** Instructions for the task **
Output every line of the entries below verbatim, leaving the pictures out.

== Records supplied ==

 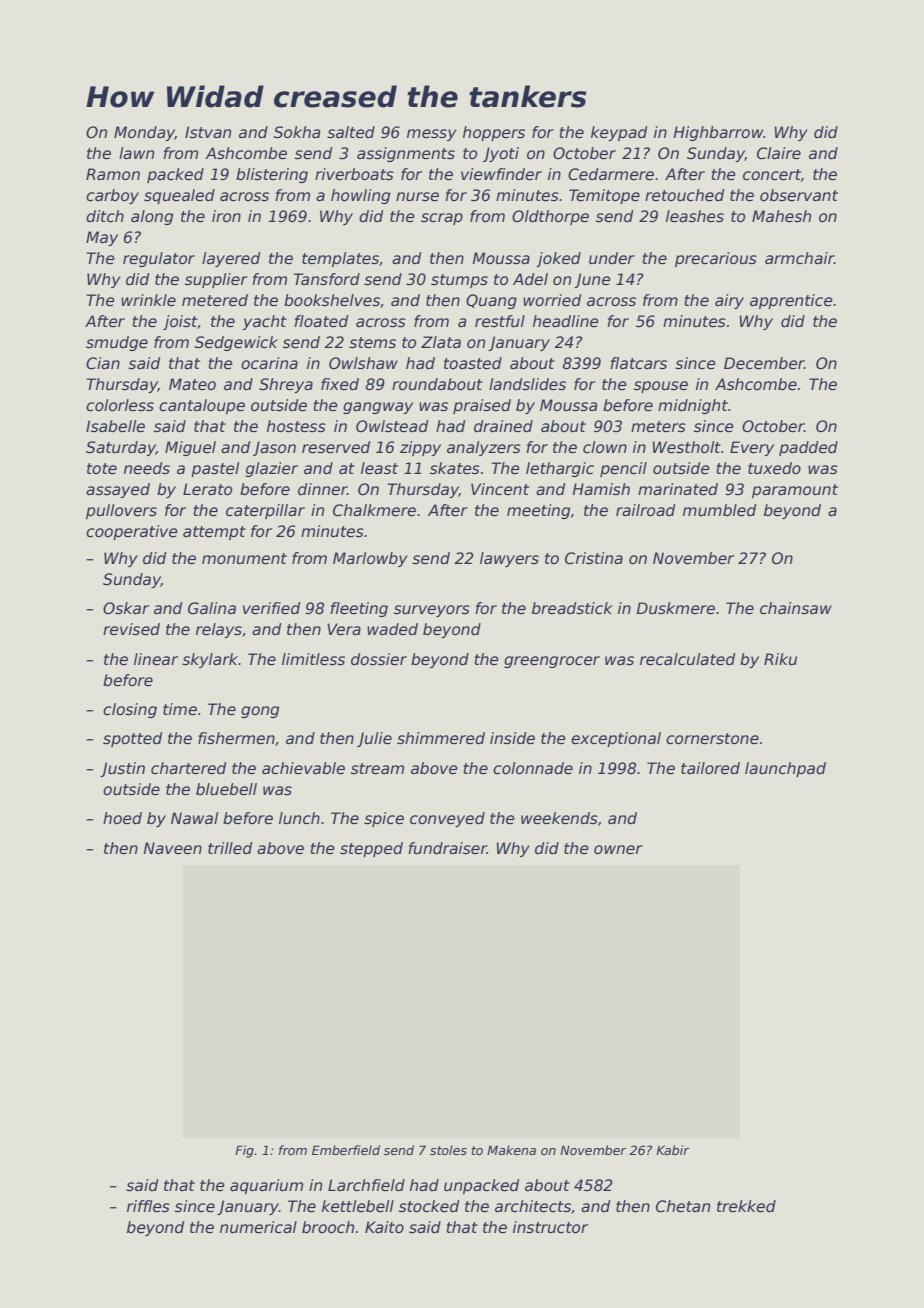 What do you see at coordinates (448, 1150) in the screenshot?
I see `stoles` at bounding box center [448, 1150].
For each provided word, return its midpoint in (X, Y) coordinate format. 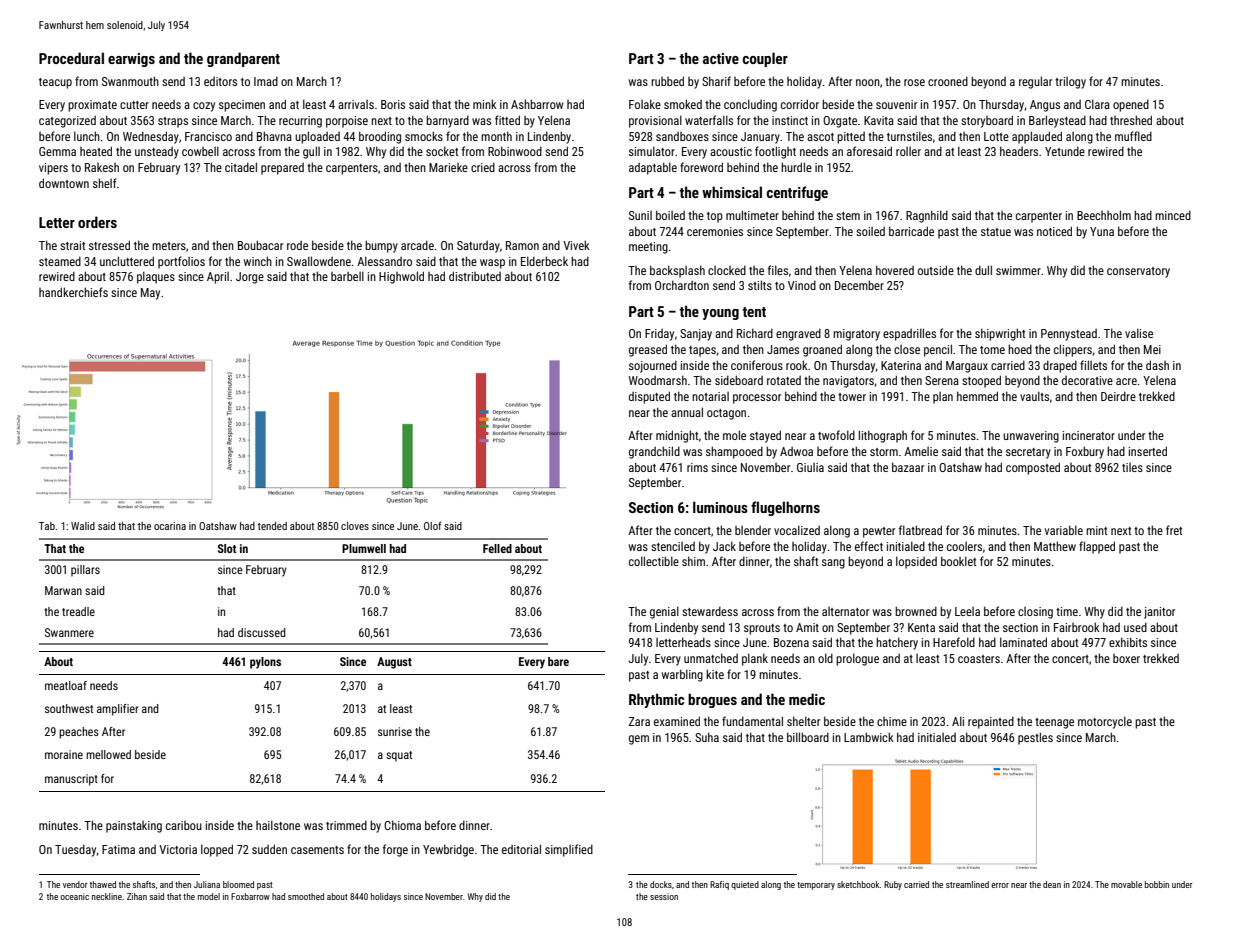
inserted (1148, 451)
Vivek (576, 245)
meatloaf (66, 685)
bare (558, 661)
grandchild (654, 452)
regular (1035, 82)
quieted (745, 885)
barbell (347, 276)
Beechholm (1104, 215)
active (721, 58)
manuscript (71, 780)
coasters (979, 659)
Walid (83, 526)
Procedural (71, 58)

===

** Task solution **
  What do you see at coordinates (448, 1150) in the screenshot?
I see `stoles` at bounding box center [448, 1150].
For each provided word, return its midpoint in (X, Y) coordinate format. 
inserted (1148, 451)
Vivek (576, 245)
meatloaf (66, 685)
bare (558, 661)
grandchild (654, 452)
regular (1035, 82)
quieted (745, 885)
barbell (347, 276)
Beechholm (1104, 215)
active (721, 58)
manuscript (71, 780)
coasters (979, 659)
Walid (83, 526)
Procedural (71, 58)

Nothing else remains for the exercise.